-- What you should do --
Reproduce the closing run of lines below verbatim, from the line that contains "tan plate D1:F1" up to and including the final line.

-- Listed entries --
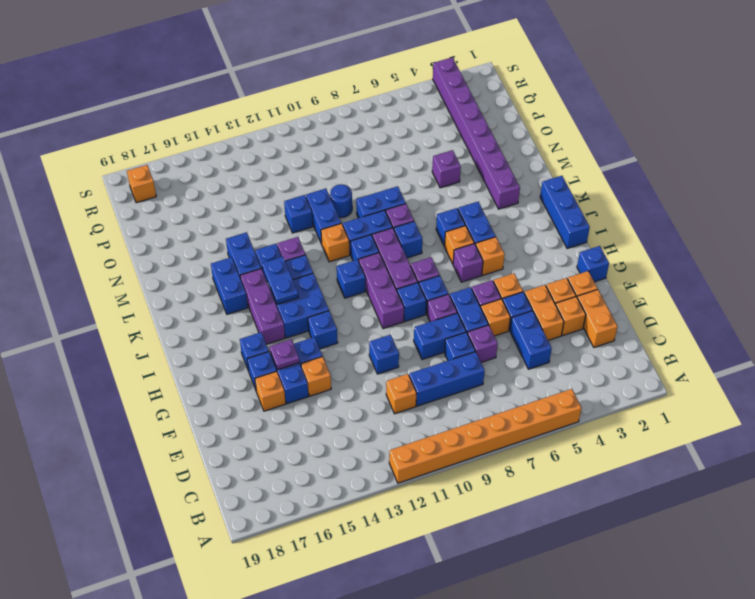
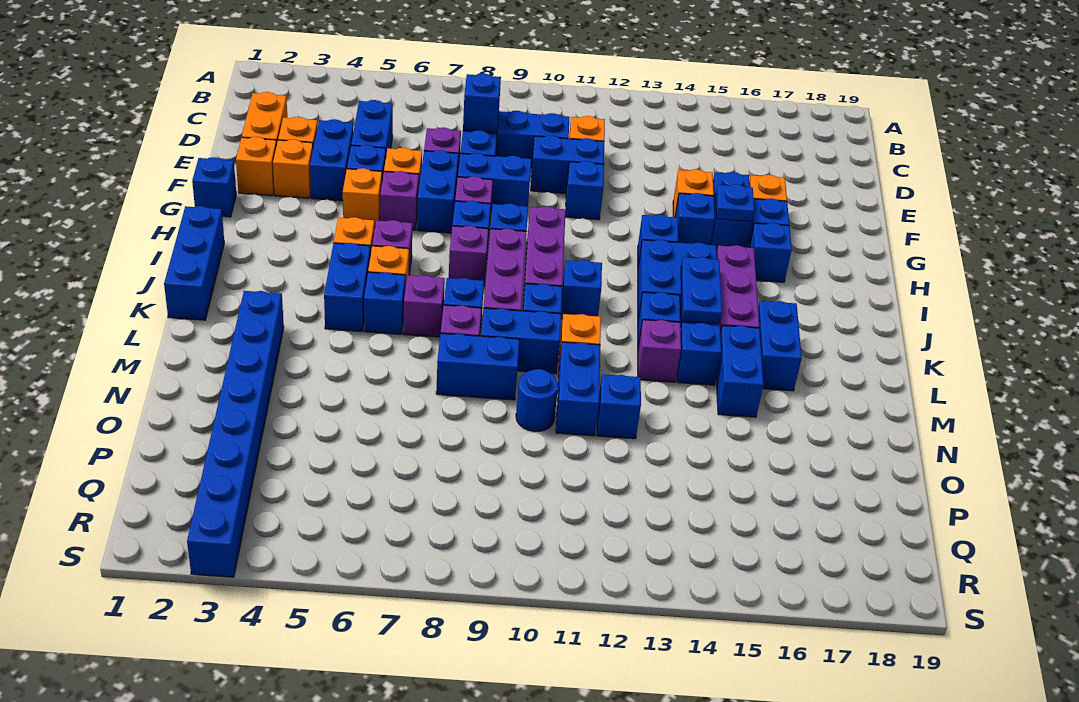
orange brick A5:A12 level 1 -> none
none -> blue brick D8 level 2
orange brick E4:F4 level 1 -> blue brick E4:F4 level 1
none -> blue brick E10:E11 level 1
purple plate G15 level 2 -> blue plate G15 level 2
purple brick L3:S3 level 1 -> blue brick L3:S3 level 1
purple brick N5 level 1 -> purple brick K7 level 1
orange brick R18 level 1 -> none

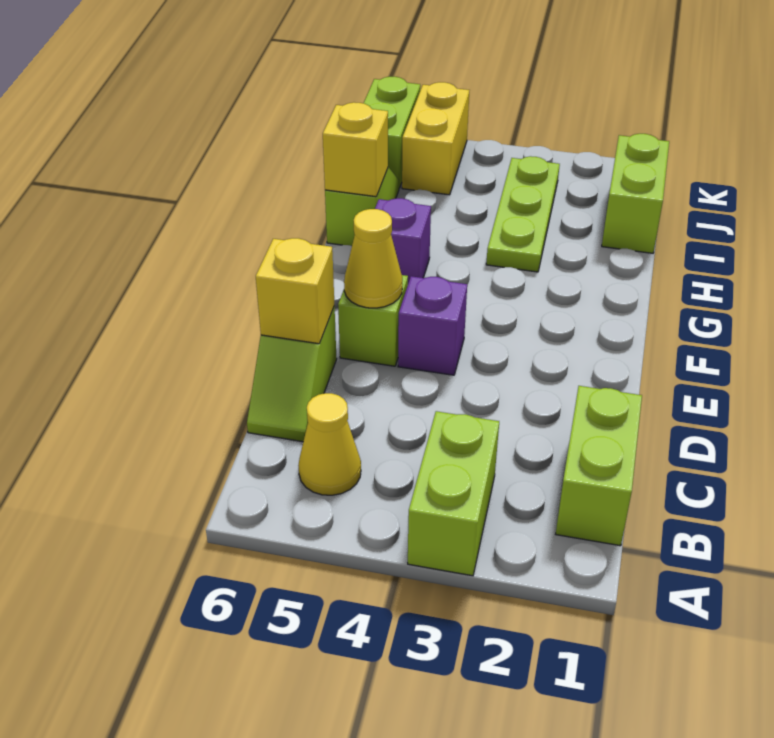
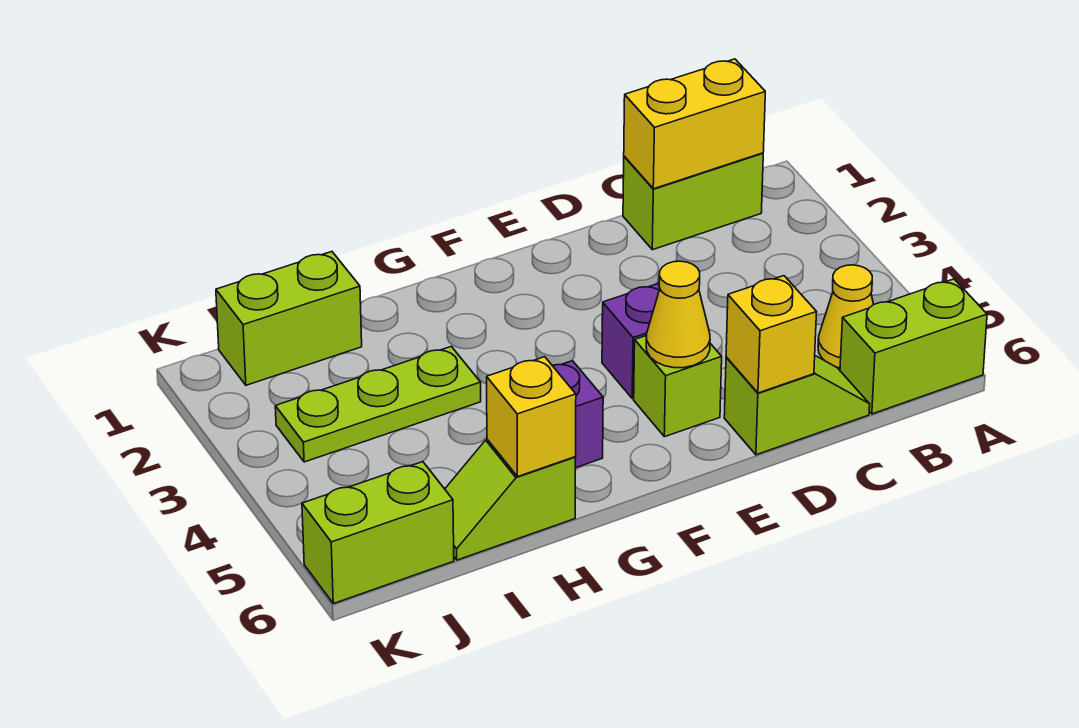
lime brick A3:B3 level 1 -> lime brick A6:B6 level 1
yellow brick J5:K5 level 1 -> yellow brick B1:C1 level 2

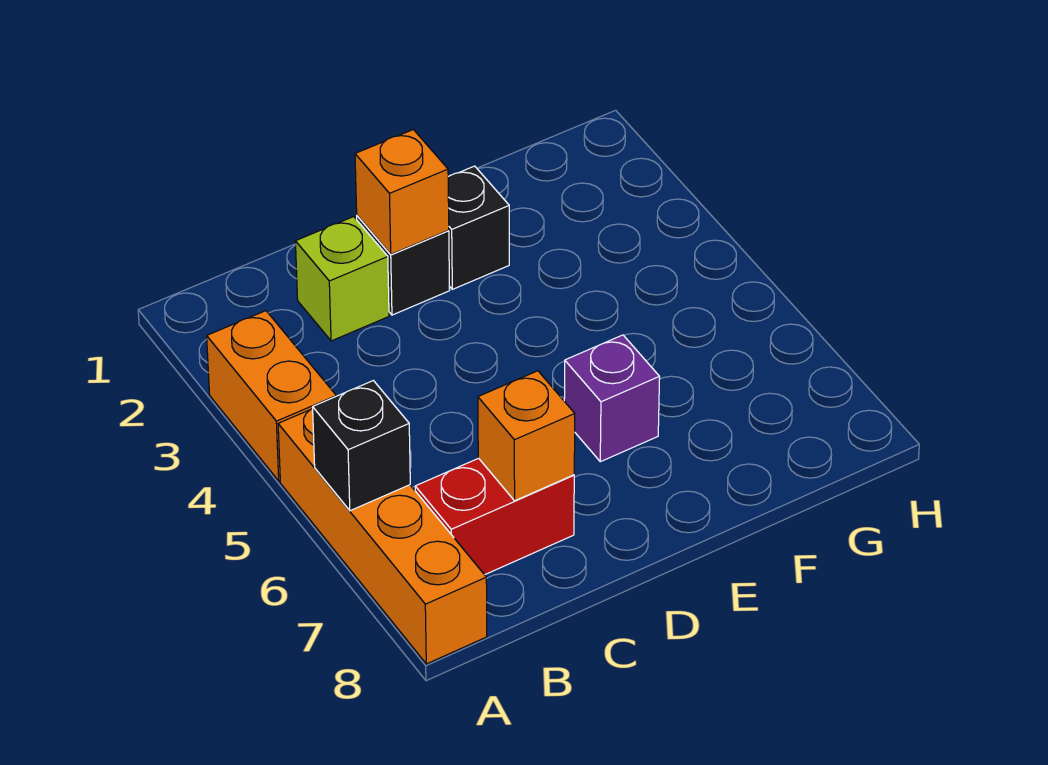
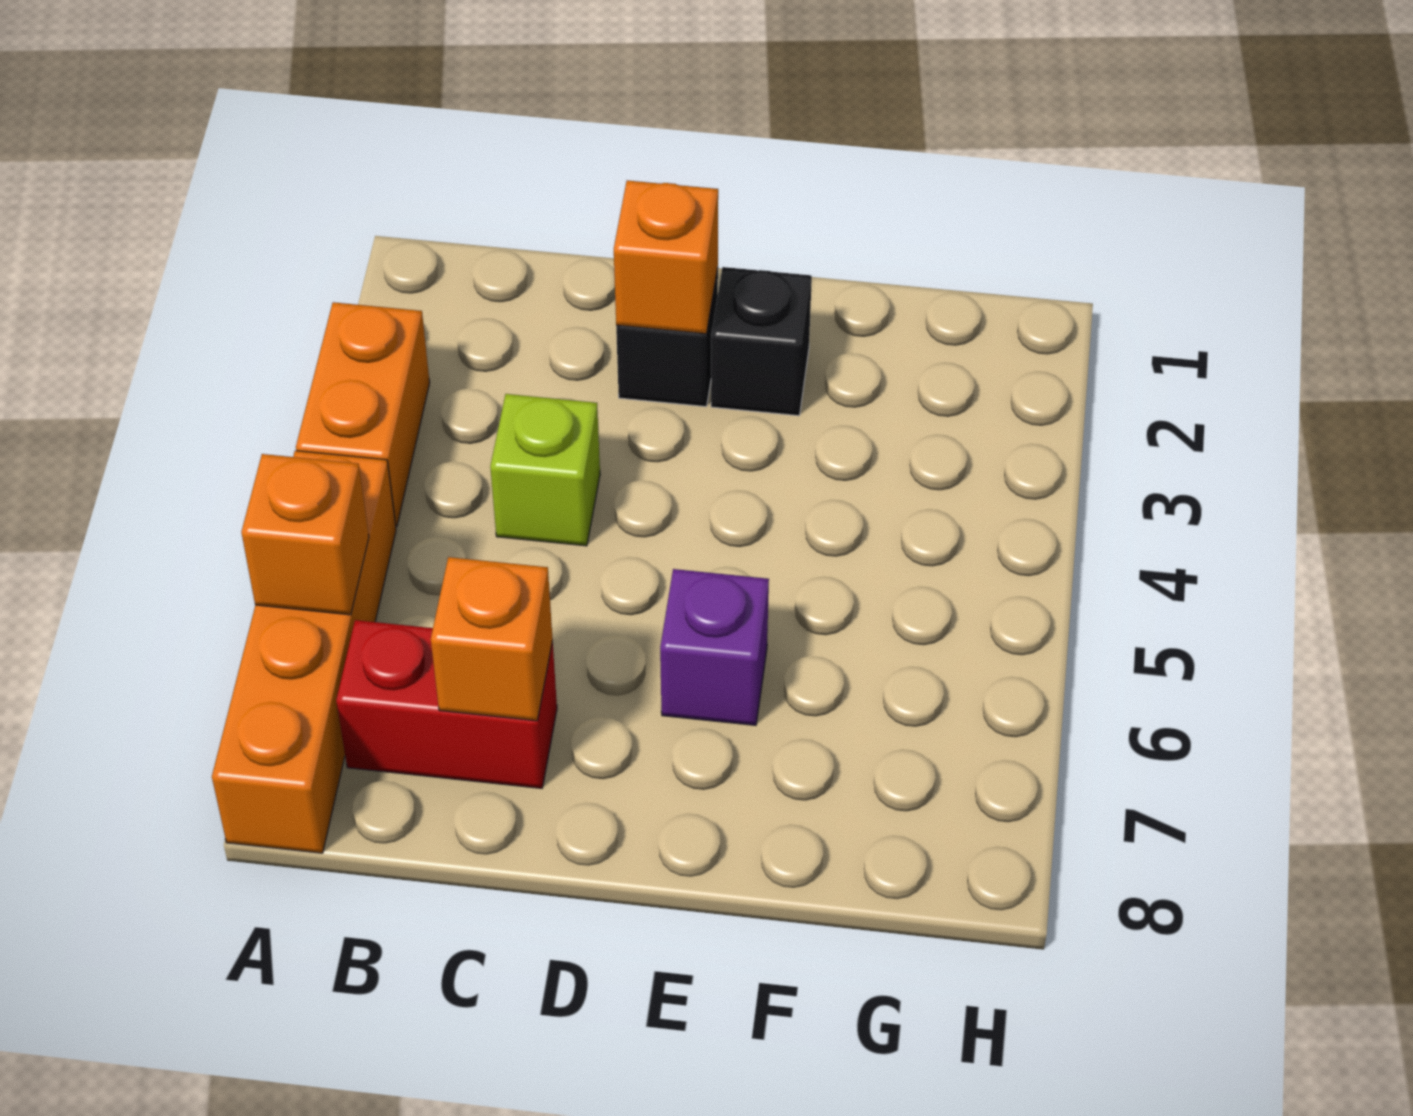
black brick A6 level 2 -> orange brick A6 level 2
lime brick C2 level 1 -> lime brick C4 level 1

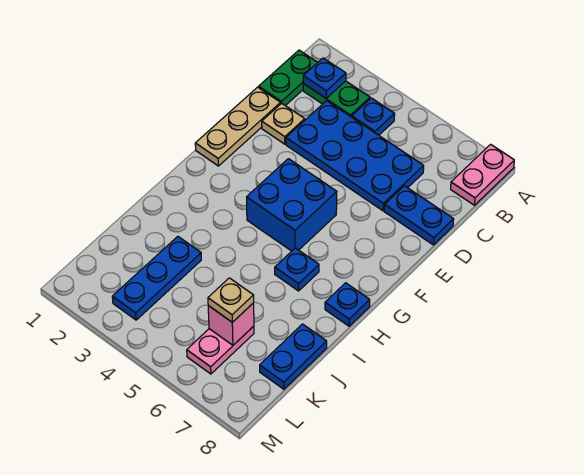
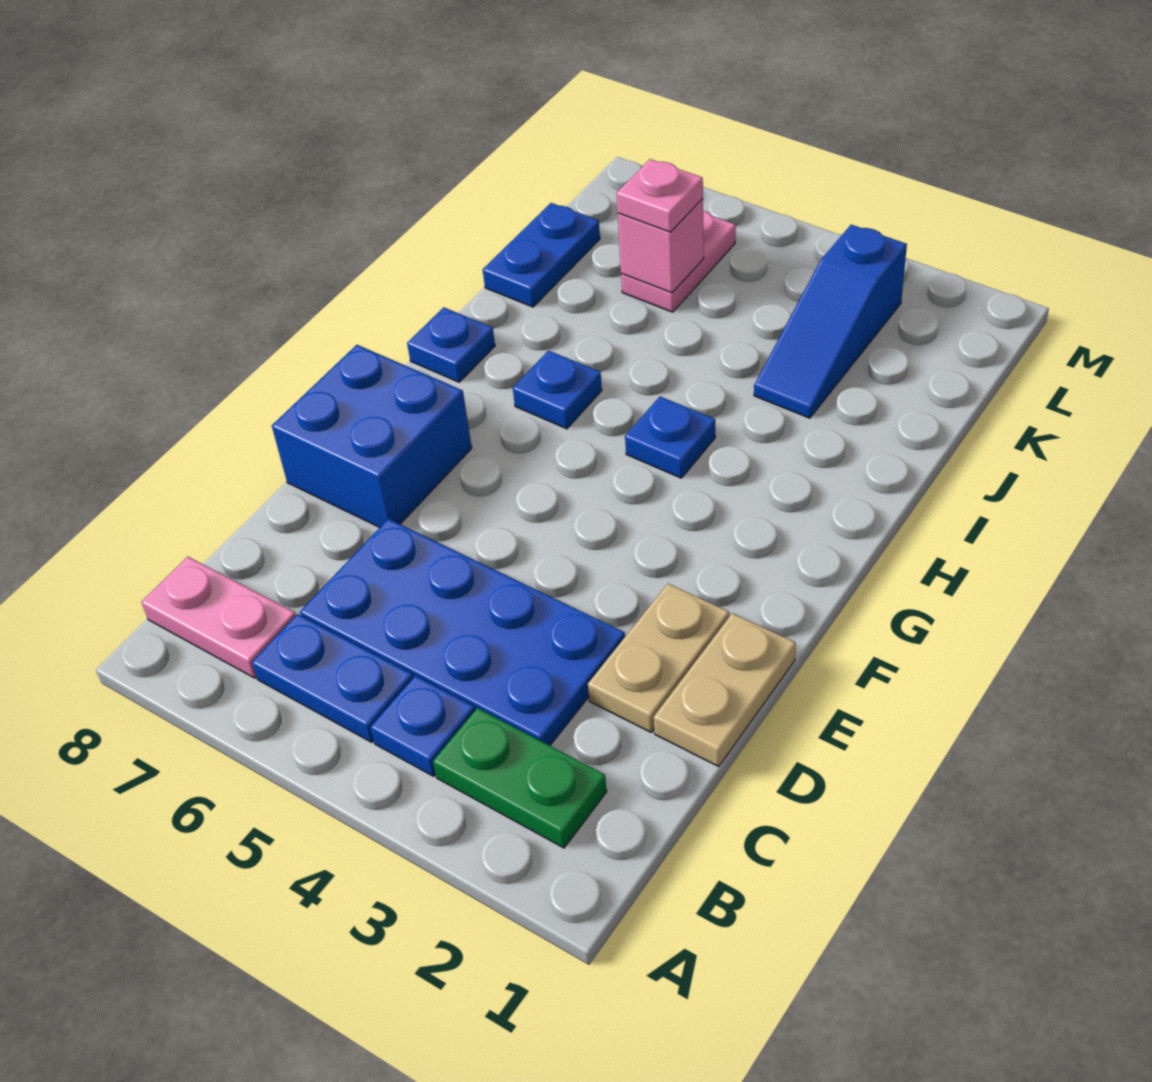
pink plate A8:B8 level 1 -> pink plate B7:B8 level 1
green plate B1:C1 level 1 -> none
blue plate B2 level 2 -> blue plate H4 level 1
tan plate D1:F1 level 1 -> tan plate D1:E1 level 1
tan plate D2 level 1 -> tan plate D2:E2 level 1
blue plate D7:D8 level 1 -> blue plate B5:B6 level 1
blue brick F4:G5 level 1 -> blue brick E7:F8 level 1
blue plate J3:L3 level 1 -> blue slope J3:L3 level 1 top L
tan plate K6 level 3 -> pink plate K6 level 3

-- Answer space --
tan plate D1:F1 level 1 -> tan plate D1:E1 level 1
tan plate D2 level 1 -> tan plate D2:E2 level 1
blue plate D7:D8 level 1 -> blue plate B5:B6 level 1
blue brick F4:G5 level 1 -> blue brick E7:F8 level 1
blue plate J3:L3 level 1 -> blue slope J3:L3 level 1 top L
tan plate K6 level 3 -> pink plate K6 level 3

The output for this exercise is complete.